● **Work required**
Search the data for the word "pawn" and copy out every line that has it.

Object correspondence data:
□ □ □ □ □
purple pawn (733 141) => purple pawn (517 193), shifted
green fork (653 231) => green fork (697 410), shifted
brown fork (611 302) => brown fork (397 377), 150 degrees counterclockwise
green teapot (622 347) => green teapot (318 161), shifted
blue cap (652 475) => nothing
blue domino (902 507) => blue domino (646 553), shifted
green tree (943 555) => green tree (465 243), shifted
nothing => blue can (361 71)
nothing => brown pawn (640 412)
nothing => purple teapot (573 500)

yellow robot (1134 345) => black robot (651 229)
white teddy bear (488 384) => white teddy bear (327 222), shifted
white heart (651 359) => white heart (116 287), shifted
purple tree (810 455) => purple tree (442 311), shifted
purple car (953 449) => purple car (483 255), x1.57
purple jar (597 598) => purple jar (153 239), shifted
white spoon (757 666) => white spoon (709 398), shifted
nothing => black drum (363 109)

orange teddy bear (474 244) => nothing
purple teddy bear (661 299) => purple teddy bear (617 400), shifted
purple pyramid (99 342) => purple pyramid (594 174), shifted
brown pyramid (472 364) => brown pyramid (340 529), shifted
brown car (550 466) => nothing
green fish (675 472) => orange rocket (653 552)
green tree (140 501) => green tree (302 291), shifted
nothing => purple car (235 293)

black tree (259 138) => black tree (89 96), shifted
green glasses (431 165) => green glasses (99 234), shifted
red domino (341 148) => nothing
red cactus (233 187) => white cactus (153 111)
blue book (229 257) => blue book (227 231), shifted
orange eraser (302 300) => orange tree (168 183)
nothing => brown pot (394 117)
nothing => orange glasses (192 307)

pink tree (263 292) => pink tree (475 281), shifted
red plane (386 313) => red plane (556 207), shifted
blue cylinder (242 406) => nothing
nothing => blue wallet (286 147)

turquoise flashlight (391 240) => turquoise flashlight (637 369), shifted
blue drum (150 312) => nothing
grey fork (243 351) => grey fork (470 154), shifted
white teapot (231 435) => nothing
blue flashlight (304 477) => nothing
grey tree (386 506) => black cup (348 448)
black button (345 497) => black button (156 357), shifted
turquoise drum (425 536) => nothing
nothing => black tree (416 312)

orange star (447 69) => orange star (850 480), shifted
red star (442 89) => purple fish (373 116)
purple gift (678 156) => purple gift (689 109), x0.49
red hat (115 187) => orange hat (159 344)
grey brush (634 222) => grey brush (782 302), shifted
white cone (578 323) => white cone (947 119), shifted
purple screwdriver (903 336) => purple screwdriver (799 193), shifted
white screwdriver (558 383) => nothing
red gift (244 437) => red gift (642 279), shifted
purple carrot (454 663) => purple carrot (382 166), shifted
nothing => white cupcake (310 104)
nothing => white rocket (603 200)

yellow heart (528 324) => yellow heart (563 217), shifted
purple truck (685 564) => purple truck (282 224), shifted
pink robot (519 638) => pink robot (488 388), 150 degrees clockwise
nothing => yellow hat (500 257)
□ □ □ □ □
● **Reply to the exercise**
purple pawn (733 141) => purple pawn (517 193), shifted
nothing => brown pawn (640 412)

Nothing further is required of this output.